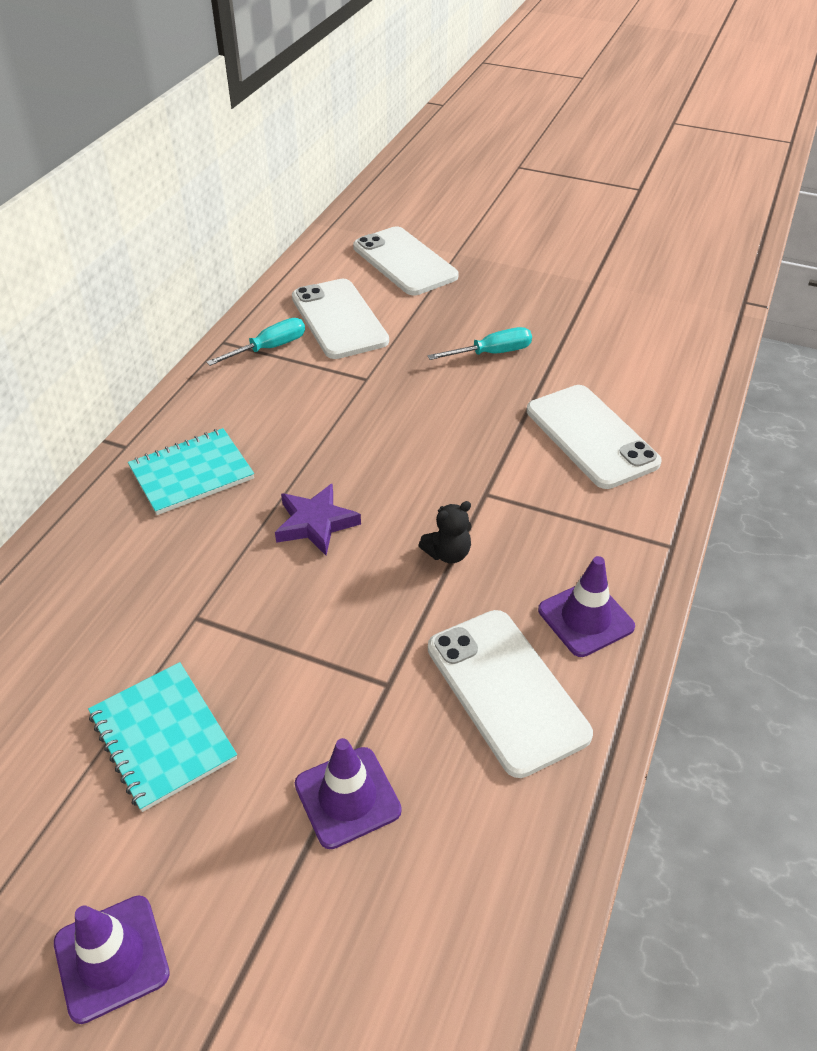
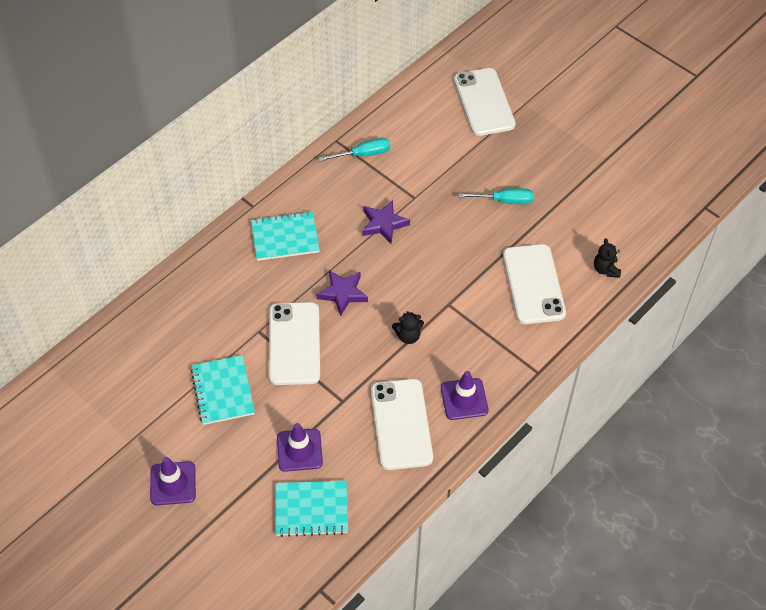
camera: 20 degrees right, 10 degrees up
(337, 419) = (384, 224): none -> purple star
(339, 319) = (417, 142): white phone -> white phone (294, 343)
(418, 907) = (311, 509): none -> turquoise notebook
(674, 395) = (605, 269): none -> black teddy bear

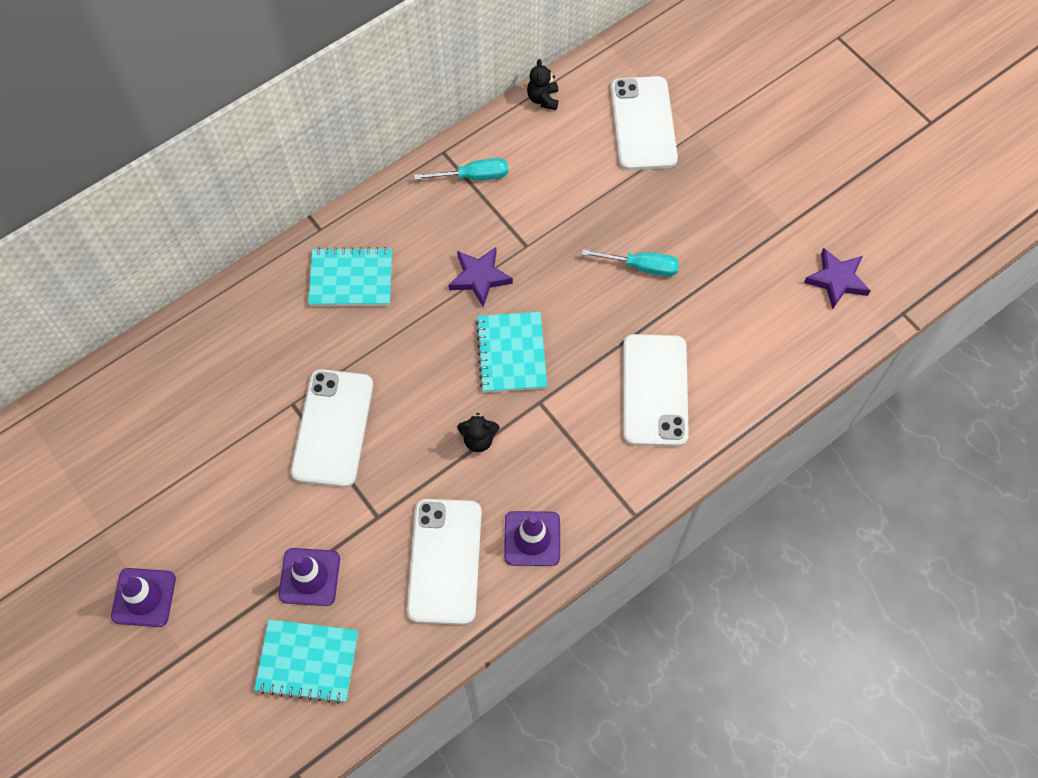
camera: 10 degrees right, 10 degrees up
(223, 391) = (231, 480): turquoise notebook -> turquoise notebook (511, 353)
(343, 293) = (408, 367): purple star -> purple star (837, 280)
(605, 269) = (753, 383): black teddy bear -> black teddy bear (543, 99)

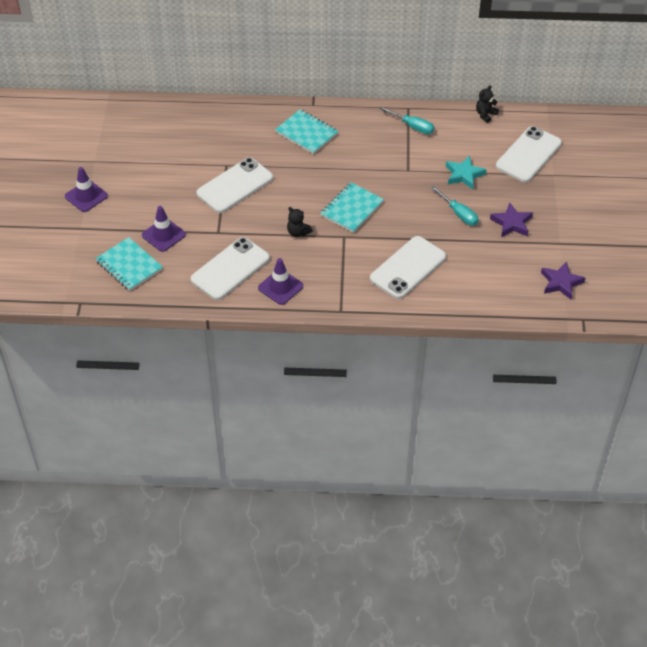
camera: 40 degrees right, 15 degrees down
(479, 277) = (370, 169): purple star -> purple star (511, 223)
(597, 205) = (464, 175): none -> turquoise star

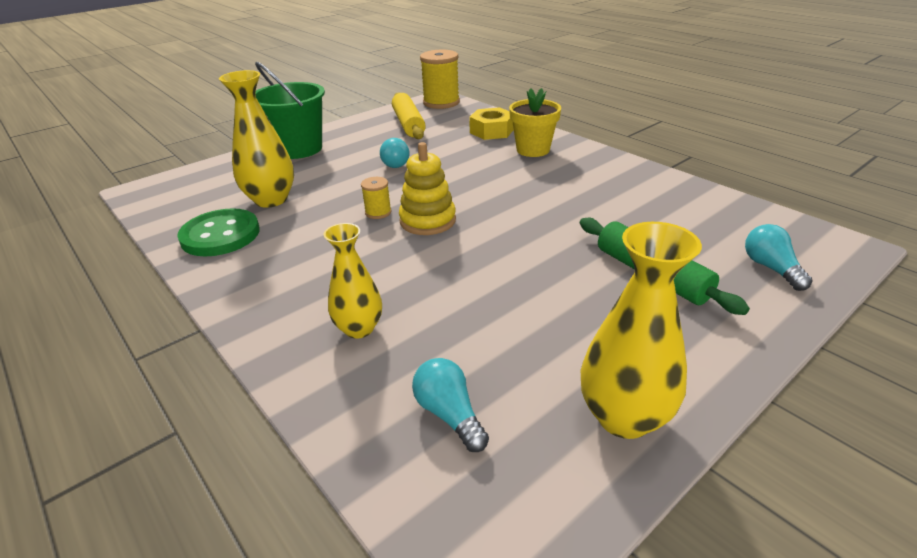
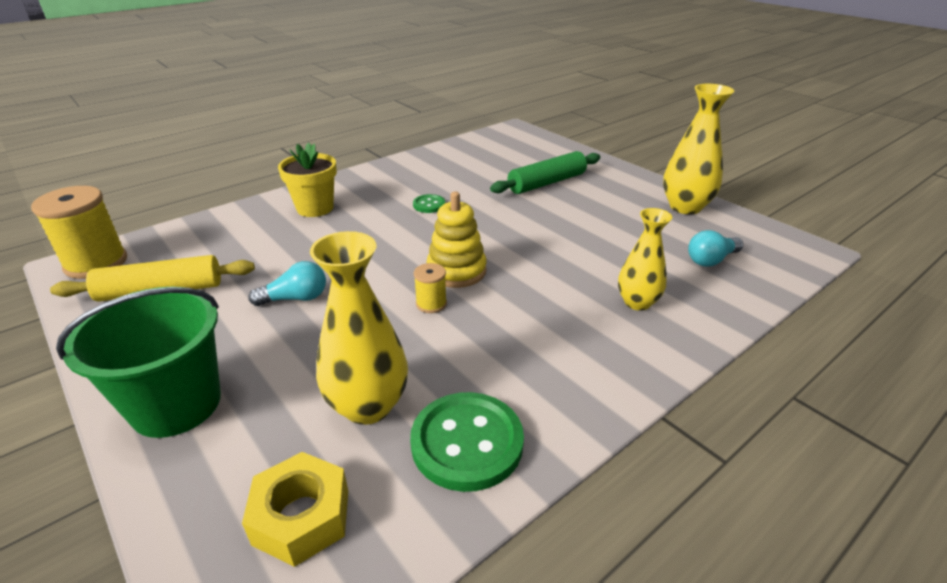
camera: 90 degrees left, 0 degrees up
(492, 131) = (243, 228): yellow nut -> yellow nut (302, 517)
(556, 199) = (429, 205): none -> green button
(771, 268) = (537, 150): turquoise light bulb -> none

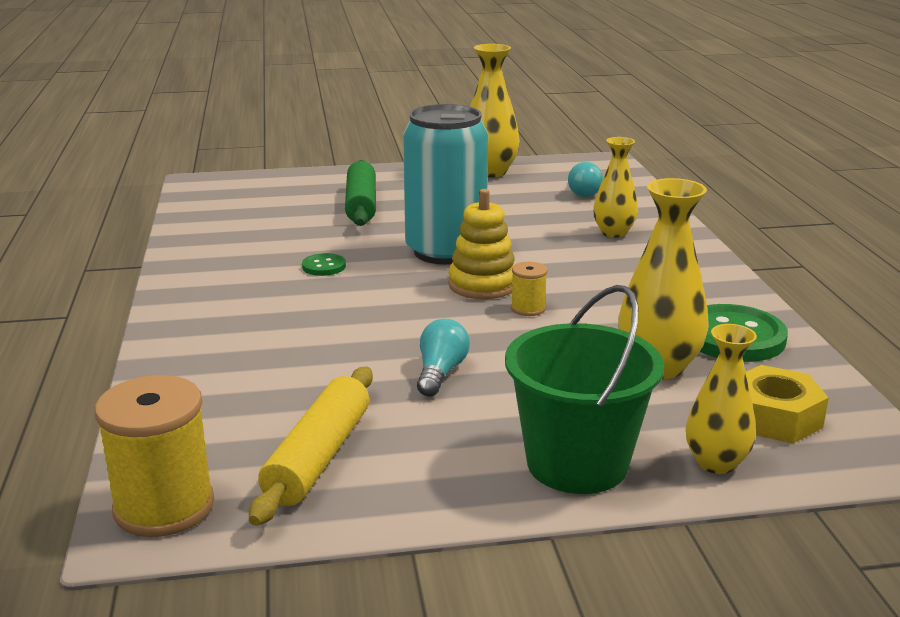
camera: 60 degrees left, 10 degrees down
(196, 492) = (716, 463): none -> yellow vase
(315, 208) = (230, 328): yellow flower pot -> none
(501, 238) = (445, 251): none -> turquoise can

________________

ACTIVITY: Reply with nothing but the number of lines in the listing that include "black".

SOLUTION TO THE EXERCISE: 2